- _Exercise objective_
Comb the records below for the string "none" and copy each line where it turns up.

<<<<

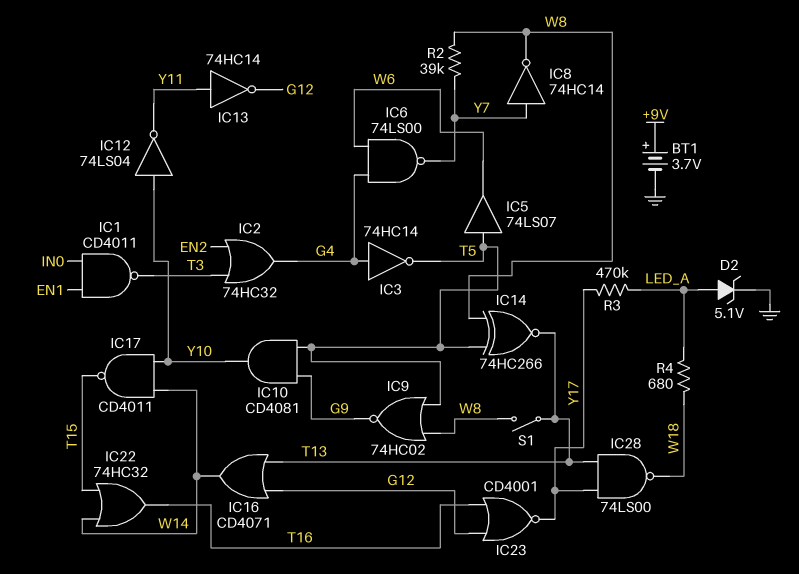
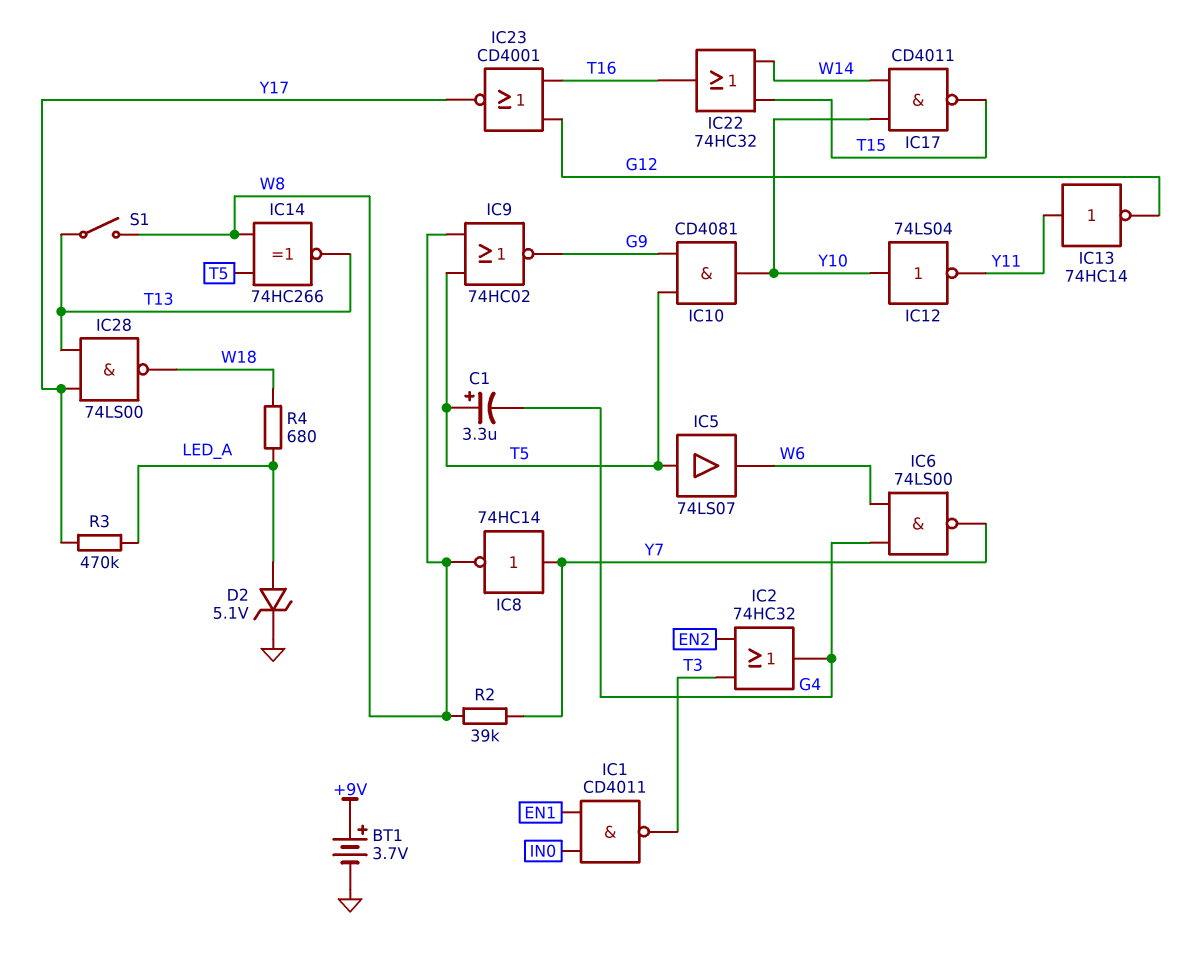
C1: none -> 3.3uF (plus T5, minus G4)
IC3: NOT 74HC14 (in G4, out T5) -> none
IC16: OR CD4071 (in G12, in T13, out W14) -> none

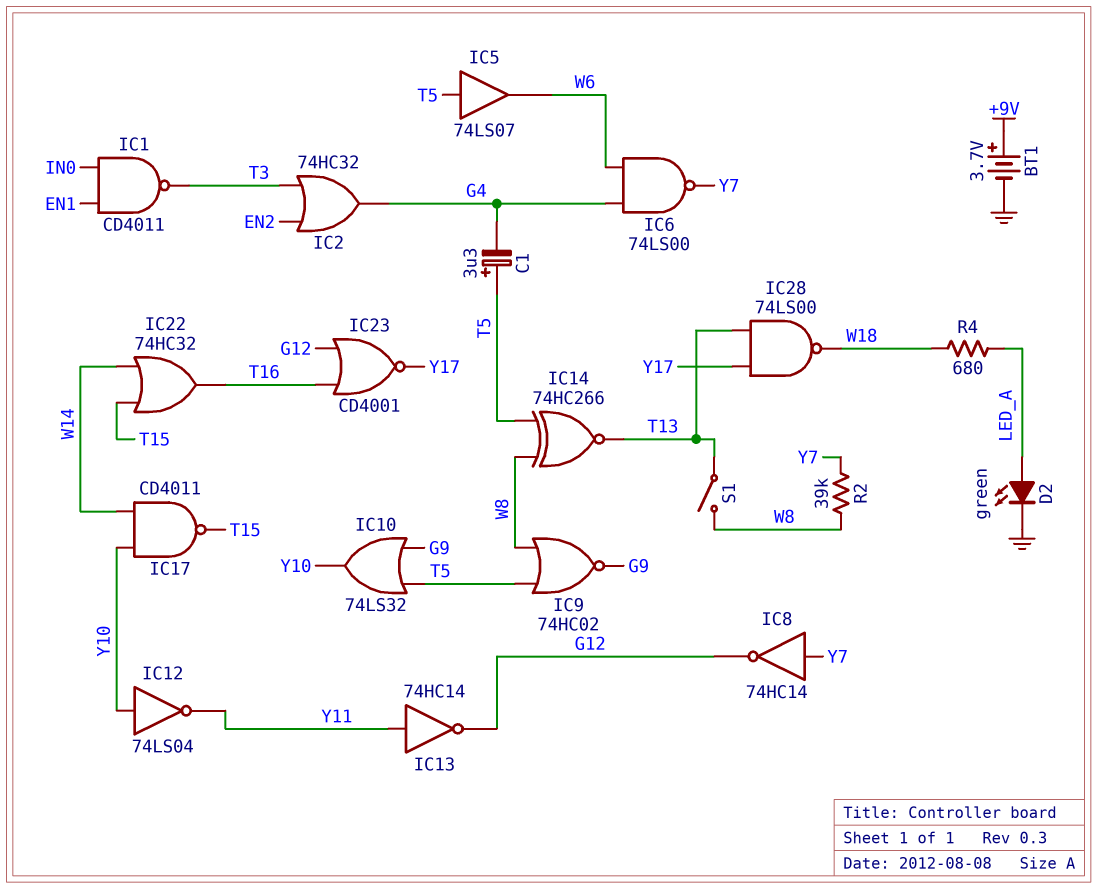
D2: zener 5.1V (A LED_A, K GND) -> LED green (A LED_A, K GND)
IC8: NOT 74HC14 (in Y7, out W8) -> NOT 74HC14 (in Y7, out G12)
IC10: AND CD4081 (in G9, in T5, out Y10) -> OR 74LS32 (in G9, in T5, out Y10)
R3: 470k (LED_A, Y17) -> none

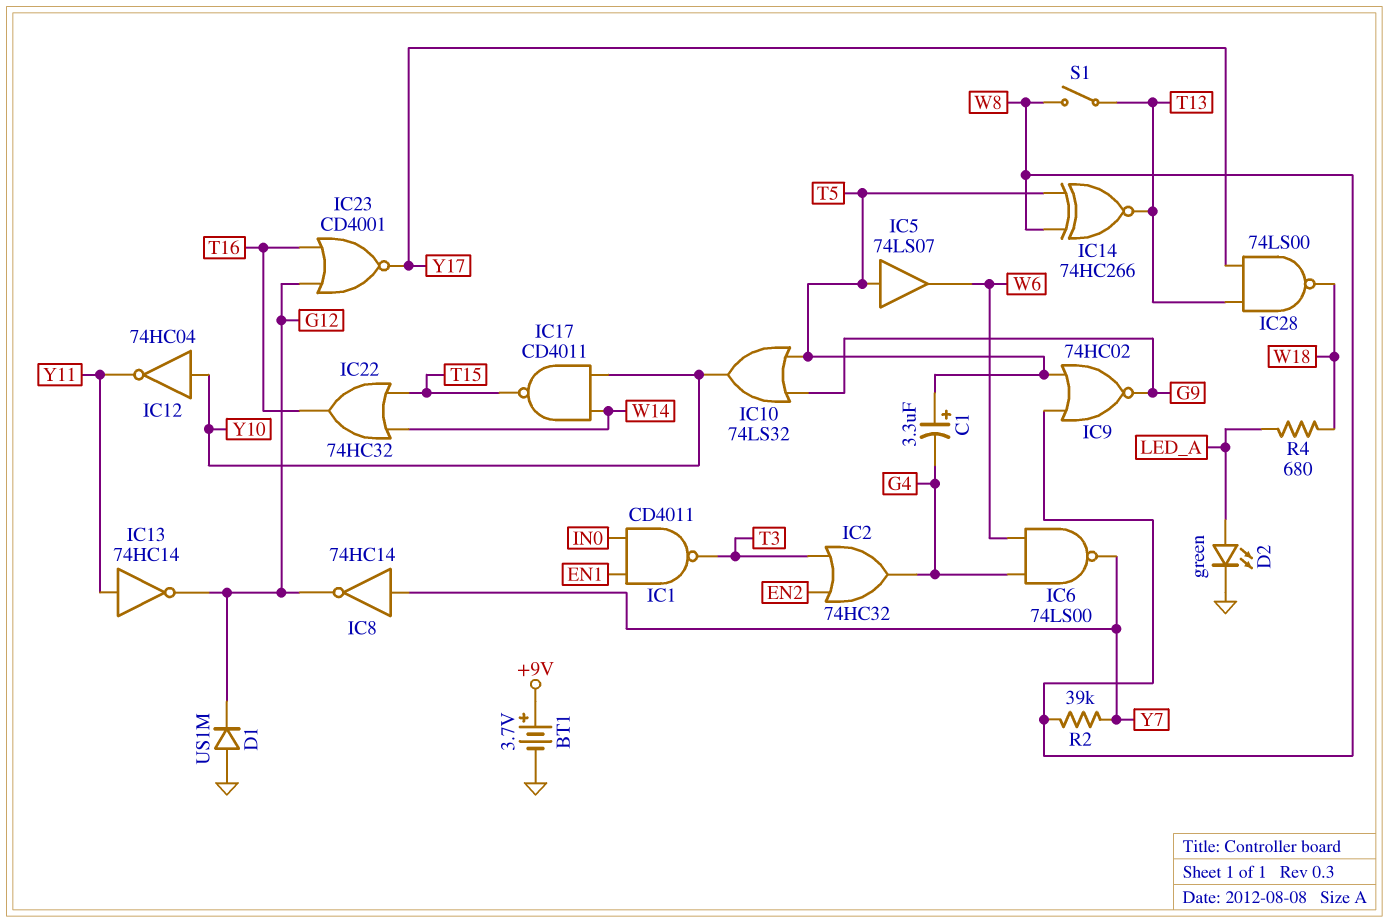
D1: none -> diode US1M (A GND, K G12)
IC12: NOT 74LS04 (in Y10, out Y11) -> NOT 74HC04 (in Y10, out Y11)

>>>>

- _The answer_
C1: none -> 3.3uF (plus T5, minus G4)
IC3: NOT 74HC14 (in G4, out T5) -> none
IC16: OR CD4071 (in G12, in T13, out W14) -> none
R3: 470k (LED_A, Y17) -> none
D1: none -> diode US1M (A GND, K G12)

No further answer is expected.